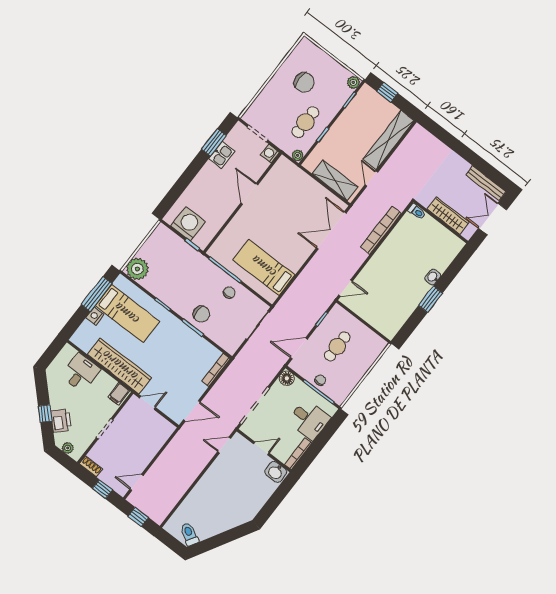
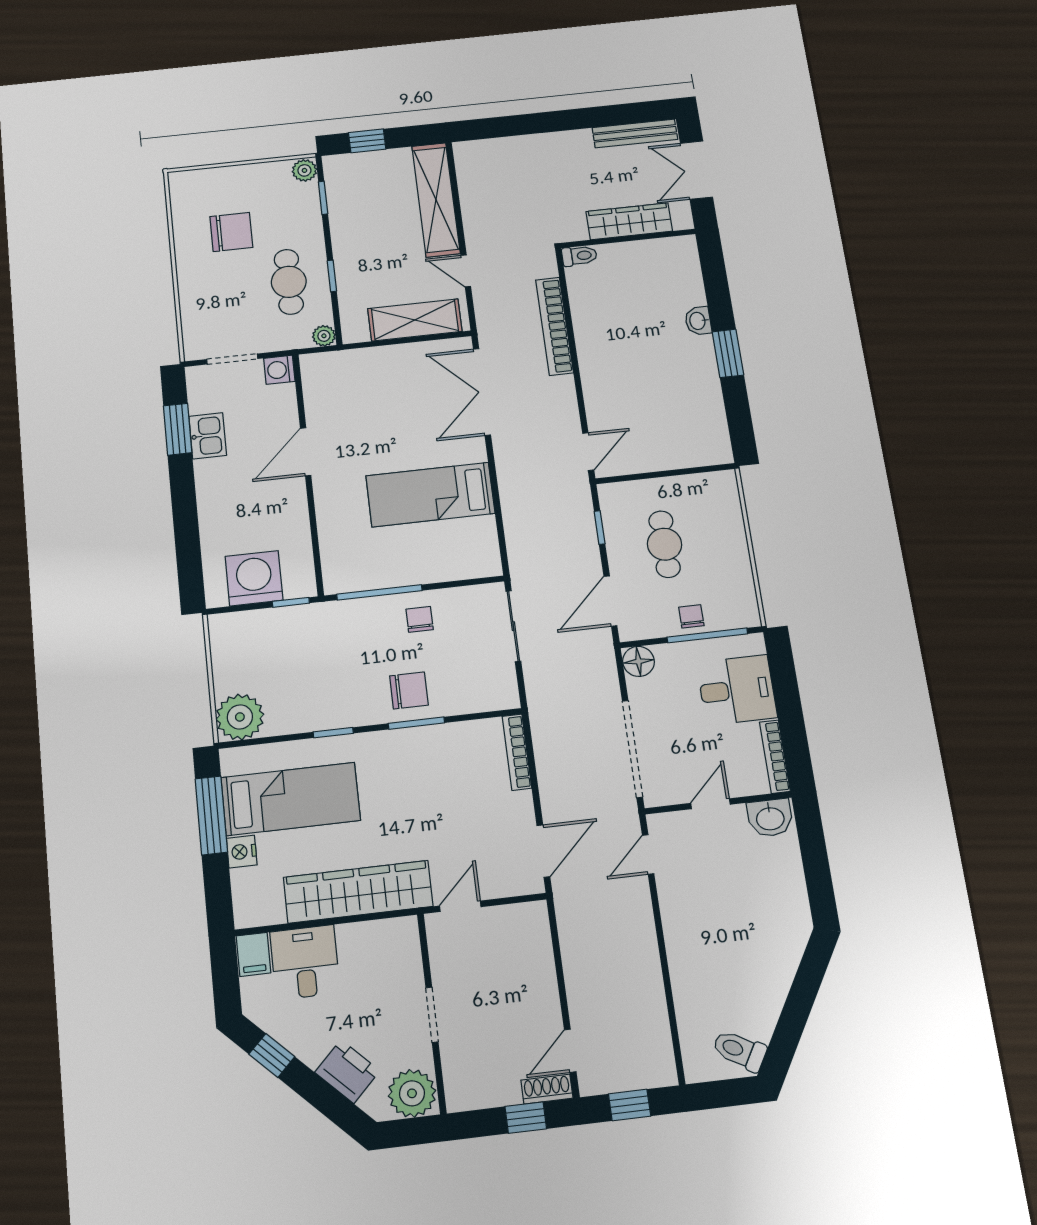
door: (249, 194) -> (306, 452), hinge flipped
bed: (264, 267) -> (430, 495), moved
filing cabinet: (119, 394) -> (253, 954), moved
window: (45, 414) -> (272, 1055), moved
plant: (68, 448) -> (412, 1093), width x1.88, depth x1.88
shoe rack: (91, 466) -> (547, 1089), moved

★ ★ ★

◆ Problem to solve:
Your answer should be one number: the count of lines holding "moved" in the listing.

◆ Response:
4